§ EXERCISE MATERIALS:

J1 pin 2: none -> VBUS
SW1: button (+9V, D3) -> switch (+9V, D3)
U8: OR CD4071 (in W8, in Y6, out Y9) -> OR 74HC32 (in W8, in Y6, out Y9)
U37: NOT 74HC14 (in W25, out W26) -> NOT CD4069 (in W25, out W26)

...

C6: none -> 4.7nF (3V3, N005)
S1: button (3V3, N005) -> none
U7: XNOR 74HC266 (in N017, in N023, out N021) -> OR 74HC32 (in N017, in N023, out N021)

==

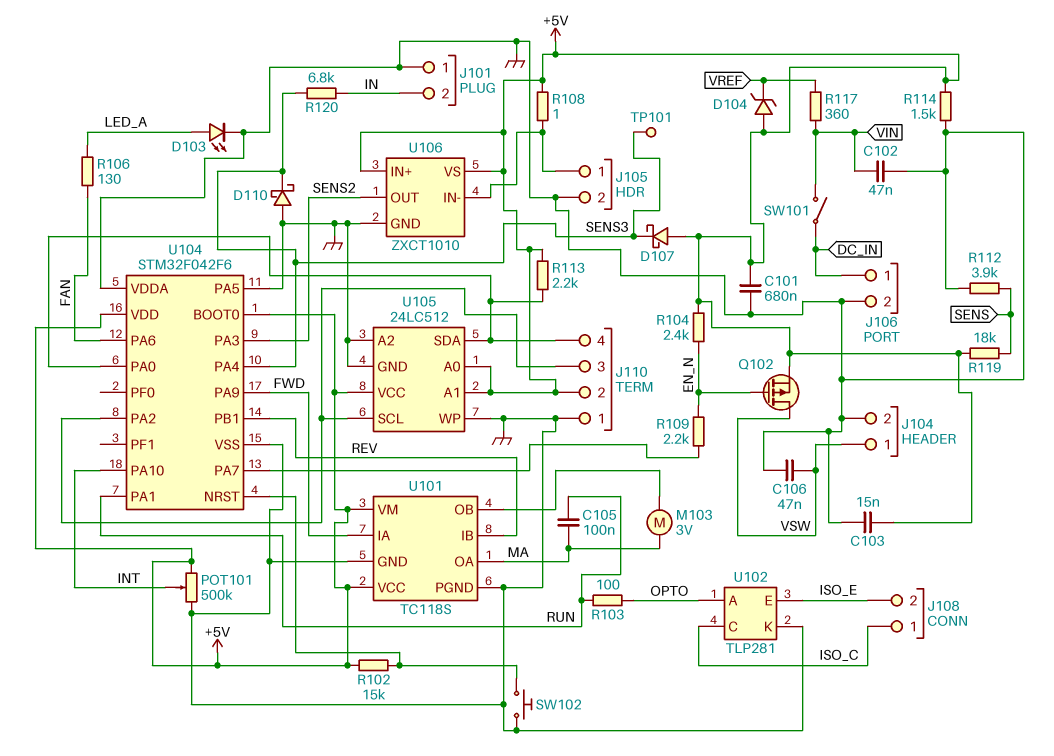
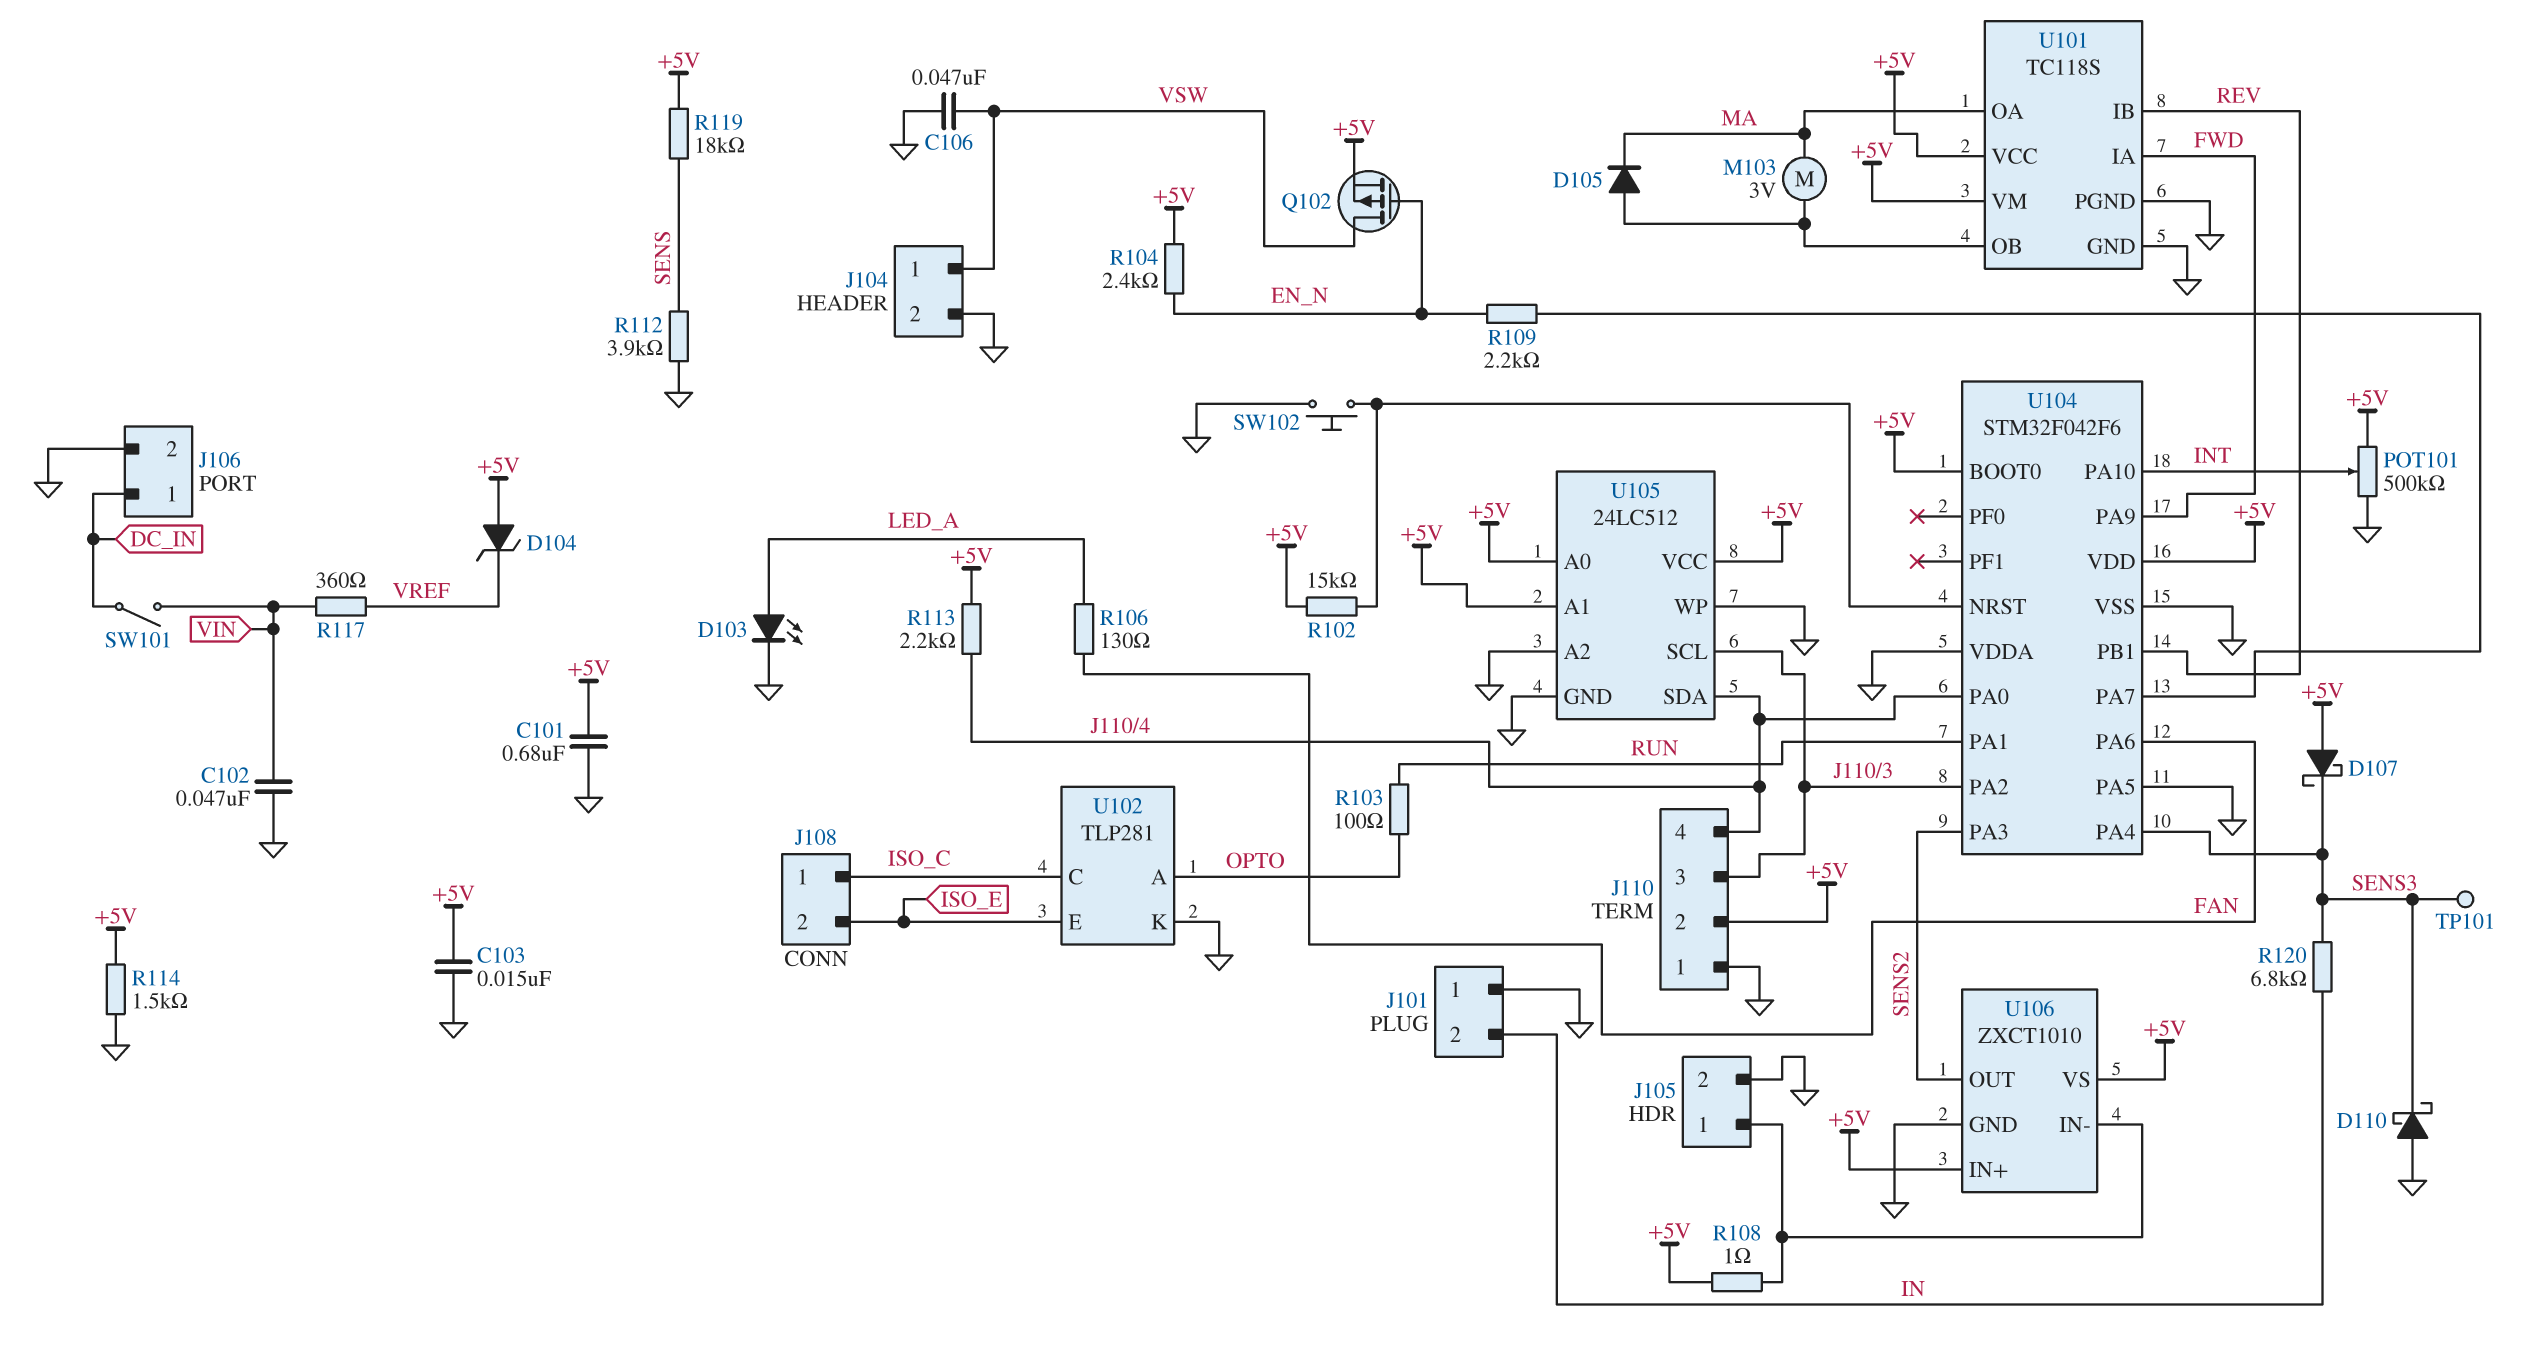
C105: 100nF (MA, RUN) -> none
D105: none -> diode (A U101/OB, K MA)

§ PROBLEM DETAILS: Using the data above, reproduce exactly the lines between those holding "U8: OR CD4071" and "U37: NOT 74HC14", inclusive, and no others.

§ YOUR RESPONSE:
U8: OR CD4071 (in W8, in Y6, out Y9) -> OR 74HC32 (in W8, in Y6, out Y9)
U37: NOT 74HC14 (in W25, out W26) -> NOT CD4069 (in W25, out W26)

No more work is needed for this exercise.